### Work to complete:
Set down, exactly as they stand, the lines from the one containing "(362, 377) = (517, 194): none -> red domino" through the last line of the records below, leaving every picture out.

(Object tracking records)
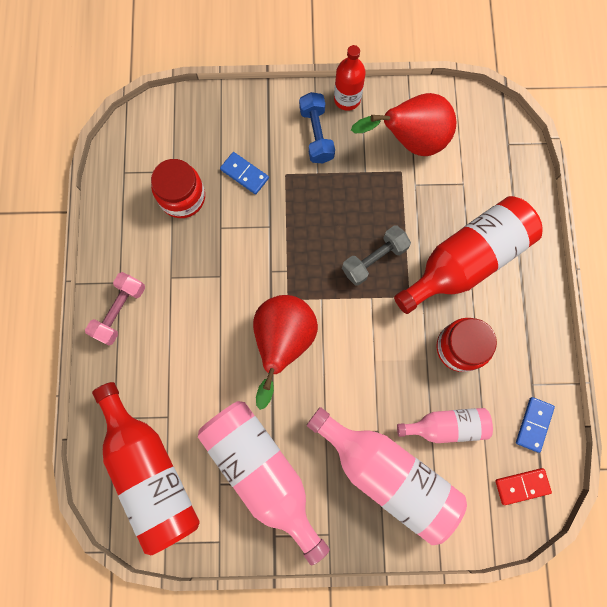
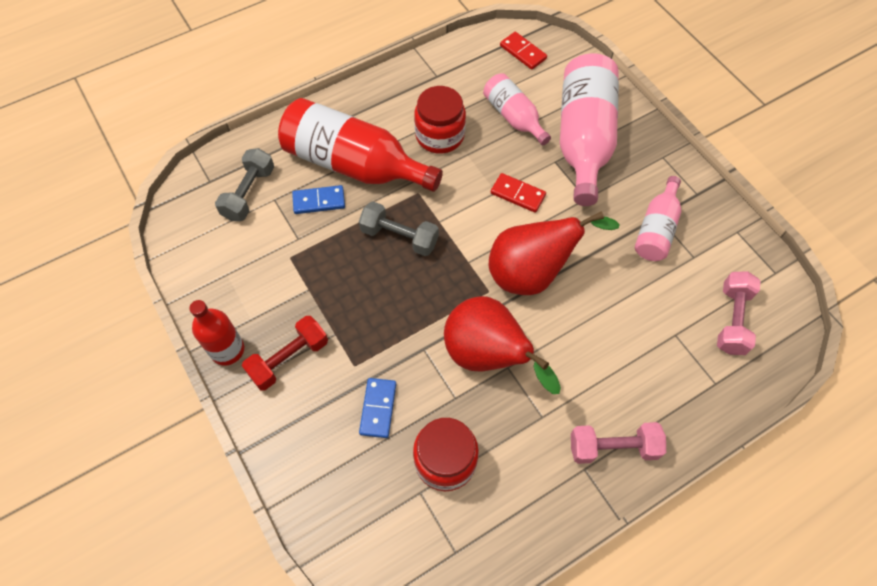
camera: 120 degrees left, 15 degrees down
(151, 472) = (732, 320): red bottle -> pink dumbbell
(262, 471) = (656, 229): pink bottle -> pink bottle, size x0.55
(316, 135) = (289, 359): blue dumbbell -> red dumbbell
(362, 377) = (517, 194): none -> red domino
(410, 141) = (249, 265): red pear -> red pear (487, 356)
(479, 167) = (249, 193): none -> grey dumbbell
(533, 424) = (469, 63): blue domino -> blue domino (319, 201)

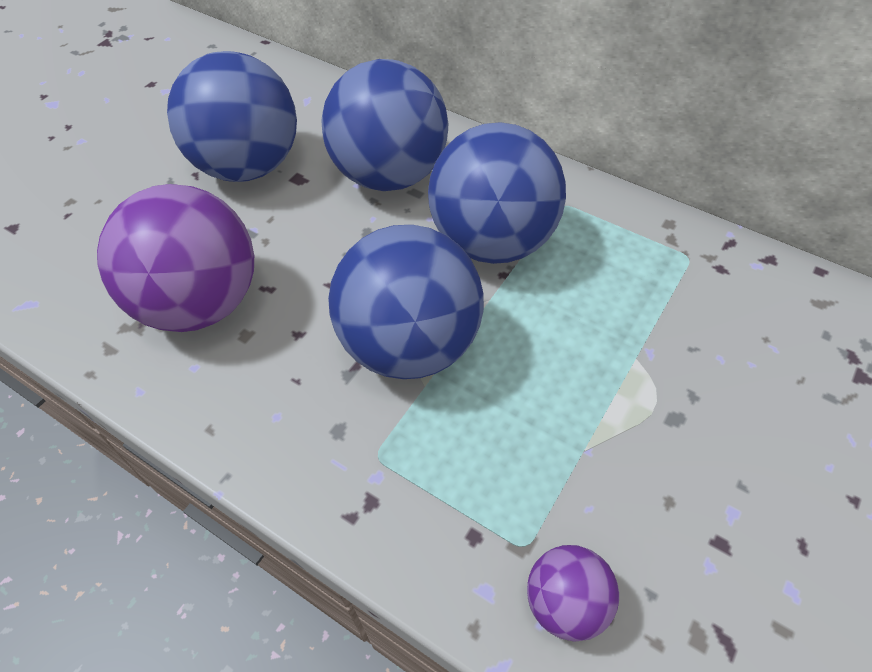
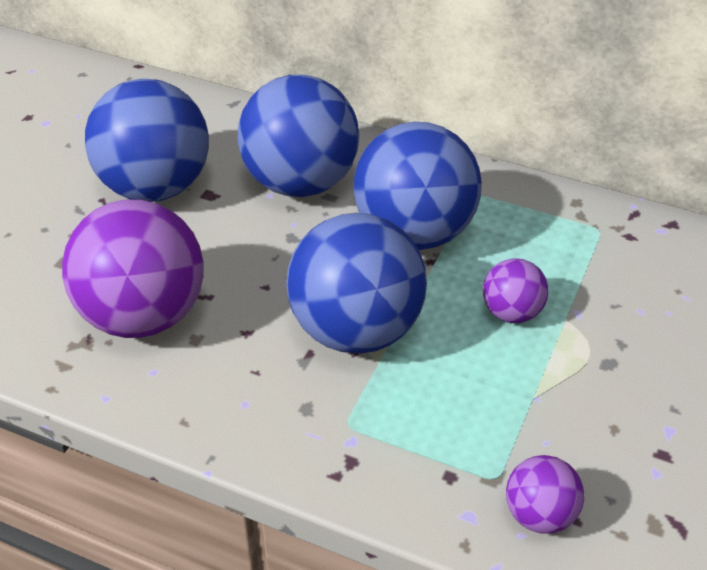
camera: 10 degrees left, 10 degrees down
(578, 344) = (511, 312): none -> purple ball

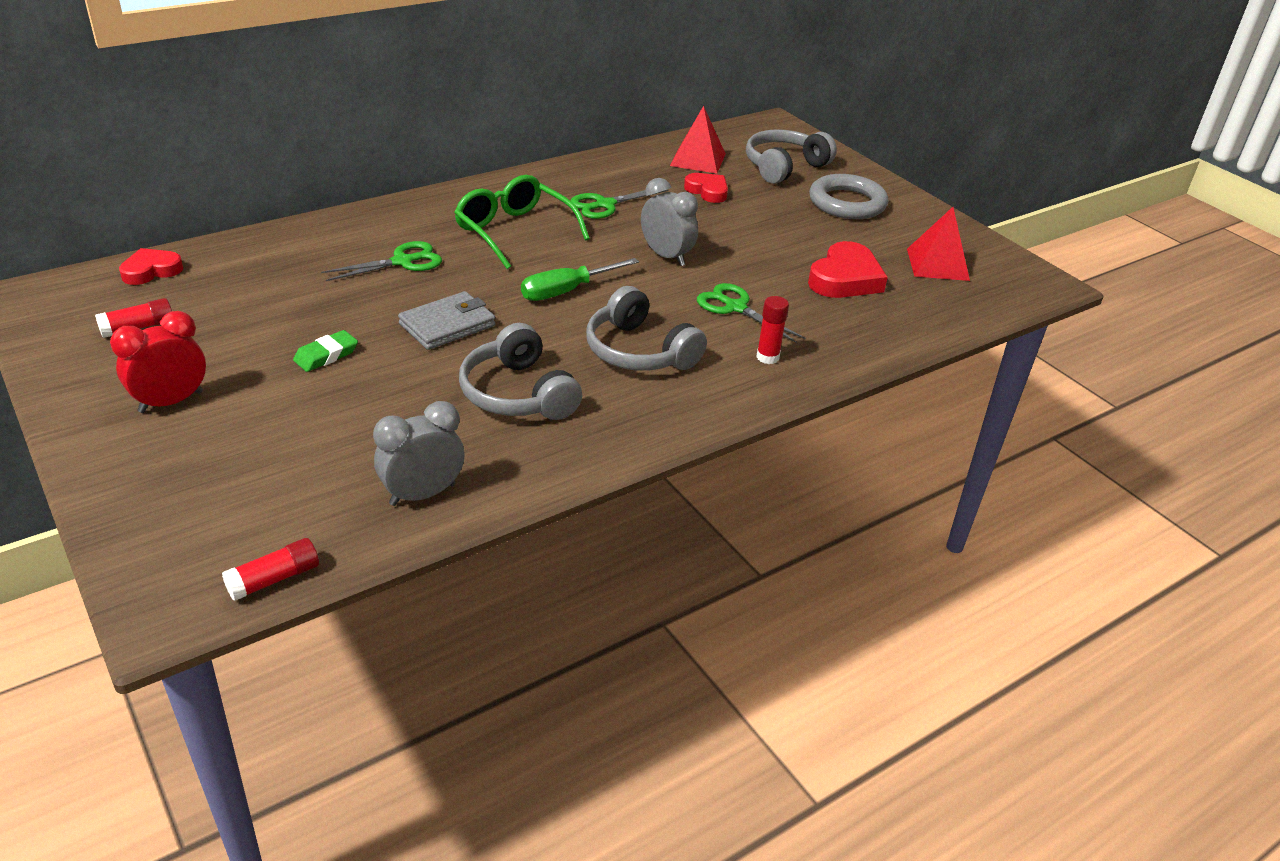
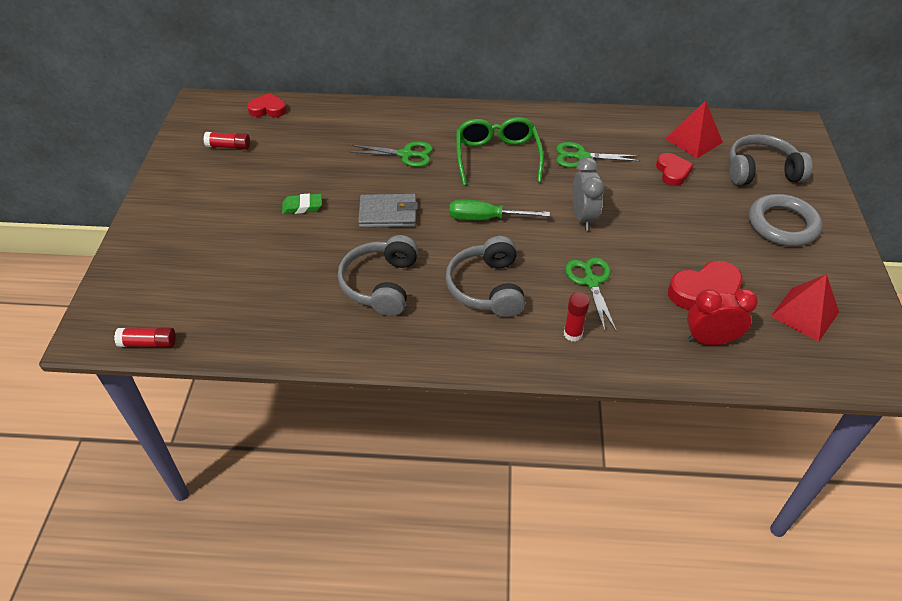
camera: 40 degrees right, 10 degrees up
(171, 402) = (201, 204): red clock -> red clock (710, 340)
(422, 494) = (264, 329): grey clock -> none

### Result of this exercise:
(362, 377) = (517, 194): none -> red domino
(410, 141) = (249, 265): red pear -> red pear (487, 356)
(479, 167) = (249, 193): none -> grey dumbbell
(533, 424) = (469, 63): blue domino -> blue domino (319, 201)

camera: 10 degrees left, 10 degrees down
(578, 344) = (511, 312): none -> purple ball

camera: 40 degrees right, 10 degrees up
(171, 402) = (201, 204): red clock -> red clock (710, 340)
(422, 494) = (264, 329): grey clock -> none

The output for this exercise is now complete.